Extract each line of the rows below that contains the string "treble".
'''
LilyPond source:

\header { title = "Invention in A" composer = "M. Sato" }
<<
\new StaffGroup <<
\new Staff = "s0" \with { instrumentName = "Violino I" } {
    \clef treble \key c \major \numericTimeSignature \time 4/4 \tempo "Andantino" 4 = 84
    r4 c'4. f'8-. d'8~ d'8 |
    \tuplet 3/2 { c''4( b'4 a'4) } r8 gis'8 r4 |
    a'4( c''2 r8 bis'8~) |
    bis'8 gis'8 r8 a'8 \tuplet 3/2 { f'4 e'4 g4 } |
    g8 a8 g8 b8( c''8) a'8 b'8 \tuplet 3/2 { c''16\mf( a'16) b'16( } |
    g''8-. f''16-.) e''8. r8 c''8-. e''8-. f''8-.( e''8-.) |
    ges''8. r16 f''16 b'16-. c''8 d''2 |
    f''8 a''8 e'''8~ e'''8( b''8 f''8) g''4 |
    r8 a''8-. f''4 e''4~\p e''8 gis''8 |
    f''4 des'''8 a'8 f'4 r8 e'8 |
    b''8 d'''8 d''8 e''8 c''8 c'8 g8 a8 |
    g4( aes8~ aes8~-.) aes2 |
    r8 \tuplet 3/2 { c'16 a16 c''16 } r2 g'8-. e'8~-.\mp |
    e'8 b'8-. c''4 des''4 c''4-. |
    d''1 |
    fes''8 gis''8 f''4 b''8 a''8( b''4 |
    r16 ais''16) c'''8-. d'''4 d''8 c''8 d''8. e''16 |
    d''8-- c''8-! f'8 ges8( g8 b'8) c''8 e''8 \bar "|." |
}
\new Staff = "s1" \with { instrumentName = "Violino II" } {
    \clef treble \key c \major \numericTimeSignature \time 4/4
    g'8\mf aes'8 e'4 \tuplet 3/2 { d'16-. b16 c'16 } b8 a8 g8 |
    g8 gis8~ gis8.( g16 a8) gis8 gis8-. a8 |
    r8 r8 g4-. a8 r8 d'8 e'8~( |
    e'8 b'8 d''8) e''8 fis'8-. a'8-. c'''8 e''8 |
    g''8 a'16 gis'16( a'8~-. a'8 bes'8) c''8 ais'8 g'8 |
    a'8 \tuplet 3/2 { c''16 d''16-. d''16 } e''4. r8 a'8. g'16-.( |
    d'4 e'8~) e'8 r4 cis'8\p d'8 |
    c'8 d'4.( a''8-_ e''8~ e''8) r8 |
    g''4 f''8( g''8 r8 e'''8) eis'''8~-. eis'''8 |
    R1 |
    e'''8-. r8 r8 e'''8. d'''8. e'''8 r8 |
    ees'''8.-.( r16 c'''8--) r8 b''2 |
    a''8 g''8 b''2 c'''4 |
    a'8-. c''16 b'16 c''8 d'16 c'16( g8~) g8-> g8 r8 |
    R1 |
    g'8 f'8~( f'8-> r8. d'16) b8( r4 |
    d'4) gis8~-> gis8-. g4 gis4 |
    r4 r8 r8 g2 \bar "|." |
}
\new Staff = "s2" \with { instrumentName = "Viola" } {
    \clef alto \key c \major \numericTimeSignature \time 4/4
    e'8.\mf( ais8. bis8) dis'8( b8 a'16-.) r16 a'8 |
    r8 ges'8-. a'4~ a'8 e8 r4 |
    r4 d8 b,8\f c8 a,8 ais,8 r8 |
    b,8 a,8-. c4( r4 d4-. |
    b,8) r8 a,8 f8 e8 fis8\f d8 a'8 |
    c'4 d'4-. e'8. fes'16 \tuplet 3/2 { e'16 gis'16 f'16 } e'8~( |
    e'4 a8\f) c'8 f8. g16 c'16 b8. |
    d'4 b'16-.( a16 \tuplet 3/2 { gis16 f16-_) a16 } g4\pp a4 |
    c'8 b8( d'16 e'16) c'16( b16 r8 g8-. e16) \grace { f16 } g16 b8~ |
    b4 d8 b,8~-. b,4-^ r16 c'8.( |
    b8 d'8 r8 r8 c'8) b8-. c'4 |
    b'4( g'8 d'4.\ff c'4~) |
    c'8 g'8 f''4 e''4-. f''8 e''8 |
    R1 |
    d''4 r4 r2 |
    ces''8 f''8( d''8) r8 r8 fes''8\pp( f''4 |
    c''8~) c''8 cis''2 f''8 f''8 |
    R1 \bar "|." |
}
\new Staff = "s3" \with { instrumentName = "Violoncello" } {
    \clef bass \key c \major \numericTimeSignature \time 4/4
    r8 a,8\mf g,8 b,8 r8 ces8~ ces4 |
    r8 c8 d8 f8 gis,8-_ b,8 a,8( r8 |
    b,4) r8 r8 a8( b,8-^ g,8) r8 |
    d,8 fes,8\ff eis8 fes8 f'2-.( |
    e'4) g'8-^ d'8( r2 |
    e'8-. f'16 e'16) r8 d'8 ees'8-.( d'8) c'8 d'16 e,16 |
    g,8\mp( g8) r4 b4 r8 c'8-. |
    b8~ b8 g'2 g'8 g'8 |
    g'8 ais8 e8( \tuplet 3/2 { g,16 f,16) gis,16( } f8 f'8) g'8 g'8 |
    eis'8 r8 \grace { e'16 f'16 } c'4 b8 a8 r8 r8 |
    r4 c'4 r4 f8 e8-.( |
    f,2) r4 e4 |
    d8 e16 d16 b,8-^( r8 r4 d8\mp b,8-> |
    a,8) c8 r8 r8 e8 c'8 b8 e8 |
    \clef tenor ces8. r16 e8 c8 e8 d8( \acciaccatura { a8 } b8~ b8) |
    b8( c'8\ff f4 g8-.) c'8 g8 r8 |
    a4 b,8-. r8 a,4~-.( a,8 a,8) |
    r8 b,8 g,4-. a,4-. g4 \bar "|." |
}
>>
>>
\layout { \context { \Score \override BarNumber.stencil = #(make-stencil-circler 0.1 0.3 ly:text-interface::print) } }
'''
* [Written response]:
    \clef treble \key c \major \numericTimeSignature \time 4/4 \tempo "Andantino" 4 = 84
    \clef treble \key c \major \numericTimeSignature \time 4/4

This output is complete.